#### [WHAT YOU SHOULD DO]
Every record that follows must be duplicated exactly, with images left out.

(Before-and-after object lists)
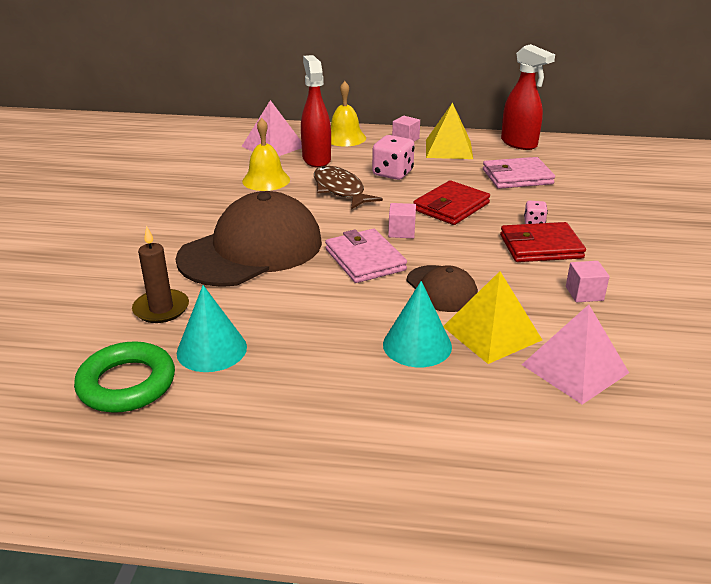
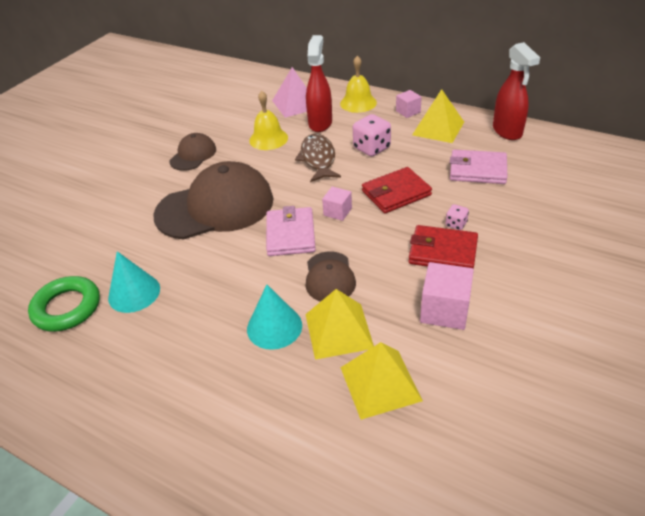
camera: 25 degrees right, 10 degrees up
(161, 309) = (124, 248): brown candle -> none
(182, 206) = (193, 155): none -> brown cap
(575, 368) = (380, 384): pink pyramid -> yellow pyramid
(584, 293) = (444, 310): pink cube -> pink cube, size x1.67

#### [RESPONSE BELOW]
camera: 25 degrees right, 10 degrees up
(161, 309) = (124, 248): brown candle -> none
(182, 206) = (193, 155): none -> brown cap
(575, 368) = (380, 384): pink pyramid -> yellow pyramid
(584, 293) = (444, 310): pink cube -> pink cube, size x1.67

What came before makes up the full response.